**What the task asks:**
Please print nothing but the lines from the one with "yellow star: 2 -> 3" to the last line of the records below, and omit pictures.

[Collection entries]
- Opening Delimiter -

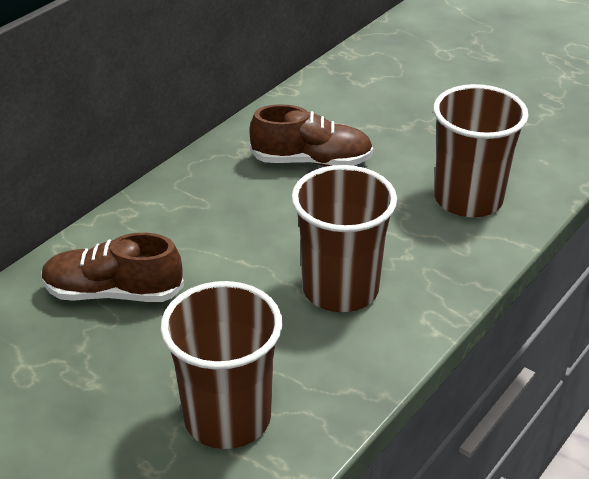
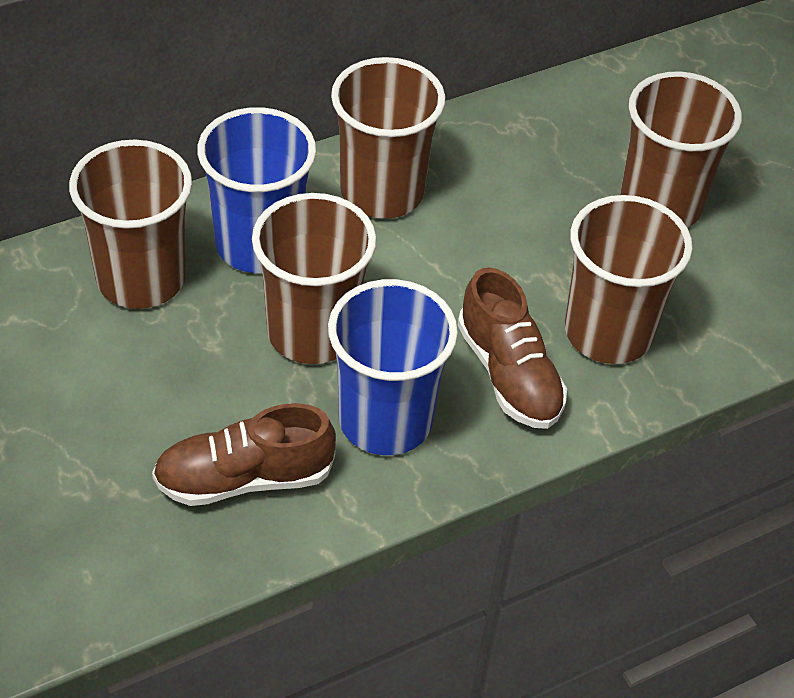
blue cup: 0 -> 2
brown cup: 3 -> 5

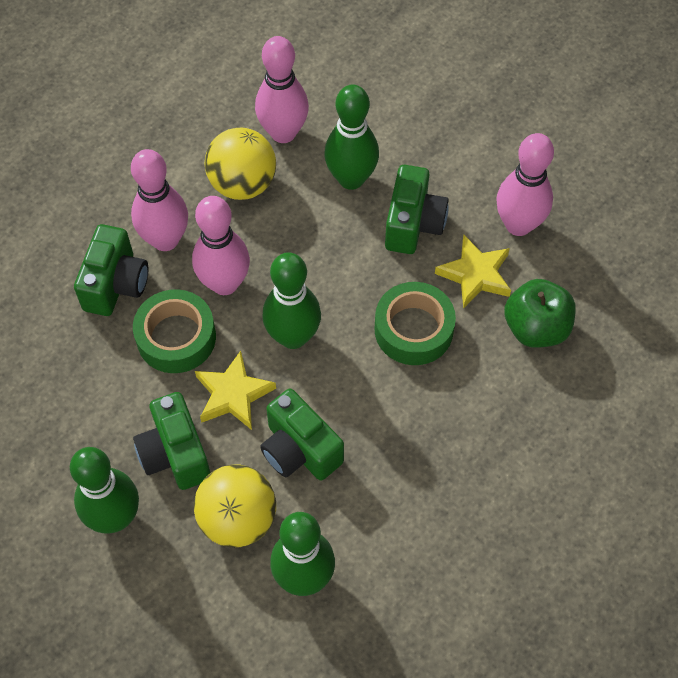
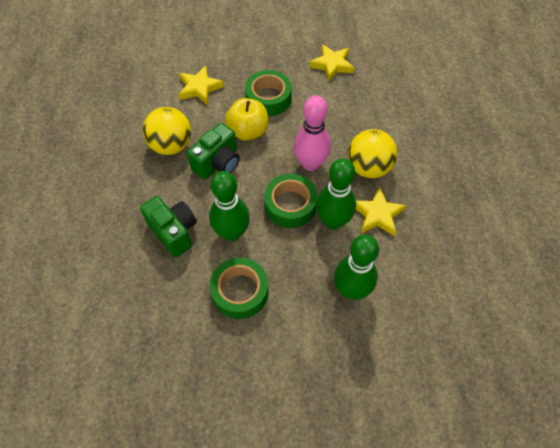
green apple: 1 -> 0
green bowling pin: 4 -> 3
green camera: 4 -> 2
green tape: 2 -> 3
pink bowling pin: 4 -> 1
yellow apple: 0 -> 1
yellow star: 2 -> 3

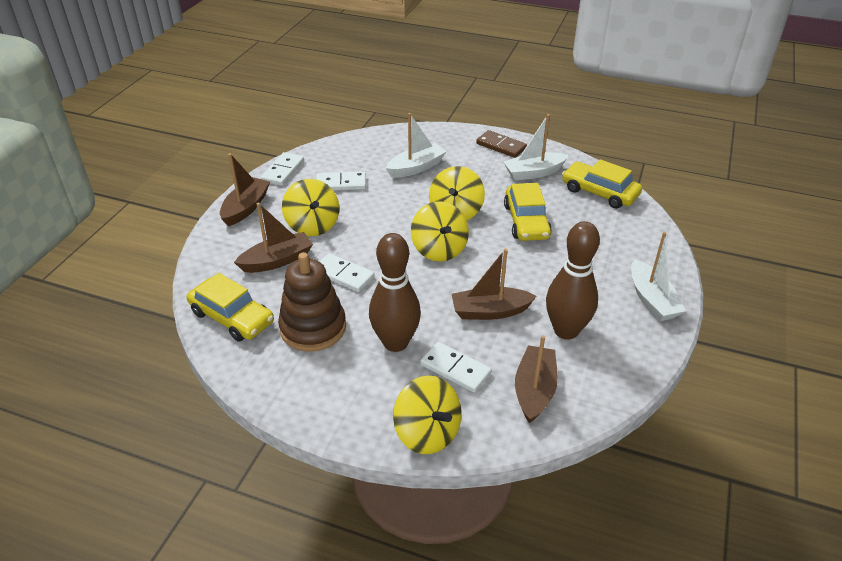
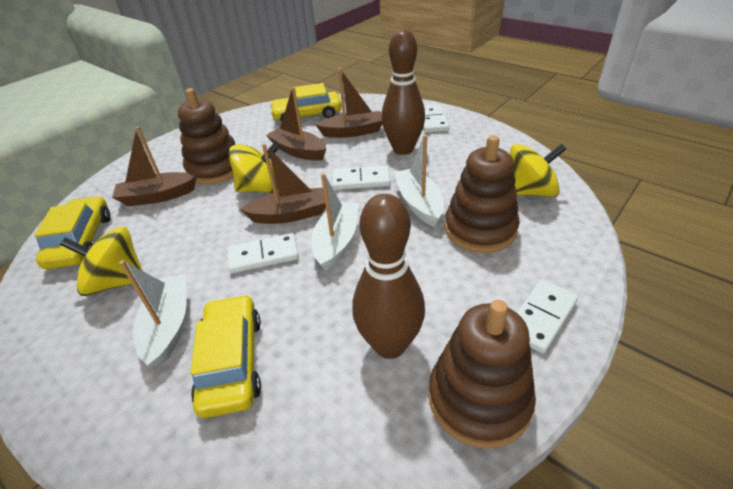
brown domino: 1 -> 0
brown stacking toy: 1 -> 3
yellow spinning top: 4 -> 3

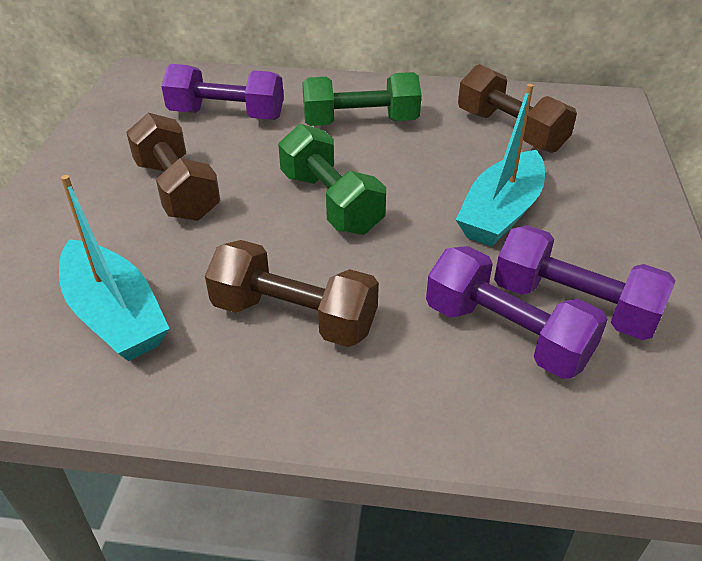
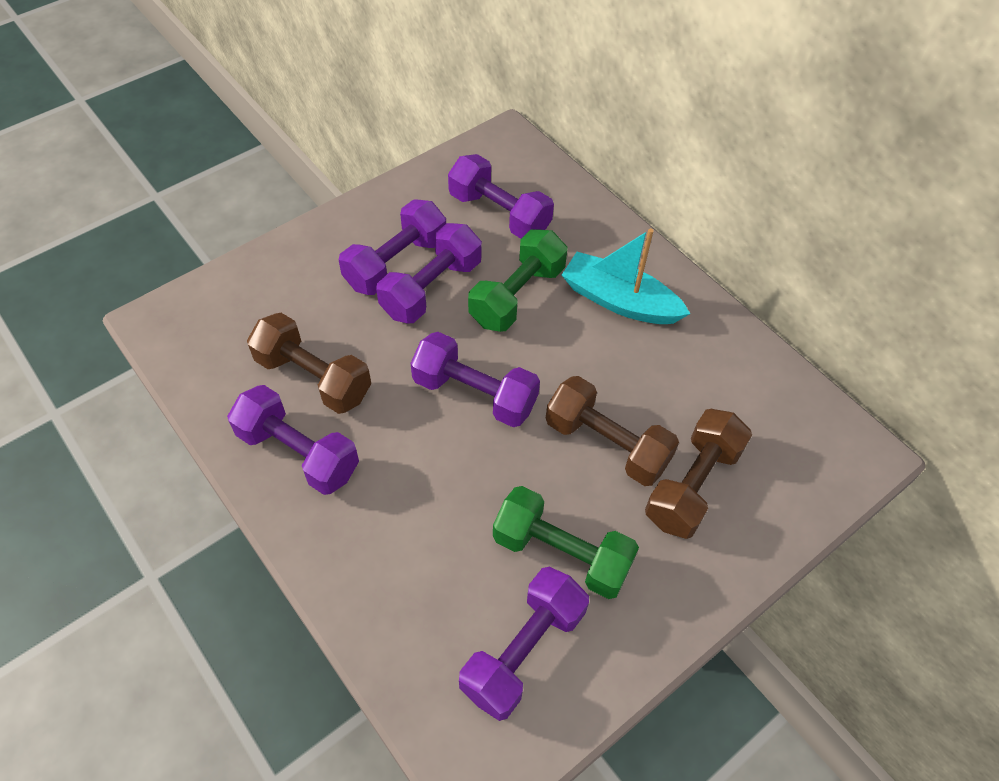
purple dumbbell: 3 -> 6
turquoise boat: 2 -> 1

- Closing Delimiter -

**Exercise response:**
yellow star: 2 -> 3

brown domino: 1 -> 0
brown stacking toy: 1 -> 3
yellow spinning top: 4 -> 3

purple dumbbell: 3 -> 6
turquoise boat: 2 -> 1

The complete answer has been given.